**Description of the task**
From the records below, set down exactly the lines starting with the line that contains "pink 1x3 brick [428,103,481,266]" and going on through the line that contains "red 1x1 brick [538,453,589,504]". Nothing else is wanted.

== The records ==

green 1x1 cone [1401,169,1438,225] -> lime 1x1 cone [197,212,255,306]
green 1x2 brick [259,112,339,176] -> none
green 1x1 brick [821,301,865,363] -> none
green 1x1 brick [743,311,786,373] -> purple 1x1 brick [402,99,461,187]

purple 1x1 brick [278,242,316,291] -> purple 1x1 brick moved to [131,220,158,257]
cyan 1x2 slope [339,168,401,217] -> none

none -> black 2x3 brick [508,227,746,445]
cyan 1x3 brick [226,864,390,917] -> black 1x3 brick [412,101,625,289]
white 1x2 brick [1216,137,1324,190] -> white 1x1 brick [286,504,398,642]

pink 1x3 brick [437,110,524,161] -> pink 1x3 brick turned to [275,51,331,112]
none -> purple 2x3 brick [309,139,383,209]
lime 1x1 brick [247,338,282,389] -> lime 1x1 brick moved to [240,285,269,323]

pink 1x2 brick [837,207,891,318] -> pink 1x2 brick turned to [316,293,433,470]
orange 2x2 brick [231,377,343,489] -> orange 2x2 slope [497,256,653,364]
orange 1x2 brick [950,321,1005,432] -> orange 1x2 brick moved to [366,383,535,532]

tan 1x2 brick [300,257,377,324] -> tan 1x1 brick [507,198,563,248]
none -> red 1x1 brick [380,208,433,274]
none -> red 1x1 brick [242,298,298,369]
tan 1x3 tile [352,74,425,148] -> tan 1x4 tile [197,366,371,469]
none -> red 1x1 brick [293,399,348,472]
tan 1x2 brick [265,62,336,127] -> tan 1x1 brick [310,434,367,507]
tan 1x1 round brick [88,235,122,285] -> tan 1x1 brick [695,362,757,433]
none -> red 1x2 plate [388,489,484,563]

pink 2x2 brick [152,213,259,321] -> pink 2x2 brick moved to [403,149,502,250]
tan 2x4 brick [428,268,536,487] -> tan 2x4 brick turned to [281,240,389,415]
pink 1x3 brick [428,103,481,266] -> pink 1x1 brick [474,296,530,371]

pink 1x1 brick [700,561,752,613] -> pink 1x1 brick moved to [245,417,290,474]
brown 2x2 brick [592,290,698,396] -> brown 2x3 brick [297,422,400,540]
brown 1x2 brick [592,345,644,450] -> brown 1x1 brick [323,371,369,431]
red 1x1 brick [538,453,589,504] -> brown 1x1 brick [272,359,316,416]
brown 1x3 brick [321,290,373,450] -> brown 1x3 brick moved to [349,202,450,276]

===

**Solution for this exercise**
pink 1x3 brick [428,103,481,266] -> pink 1x1 brick [474,296,530,371]

pink 1x1 brick [700,561,752,613] -> pink 1x1 brick moved to [245,417,290,474]
brown 2x2 brick [592,290,698,396] -> brown 2x3 brick [297,422,400,540]
brown 1x2 brick [592,345,644,450] -> brown 1x1 brick [323,371,369,431]
red 1x1 brick [538,453,589,504] -> brown 1x1 brick [272,359,316,416]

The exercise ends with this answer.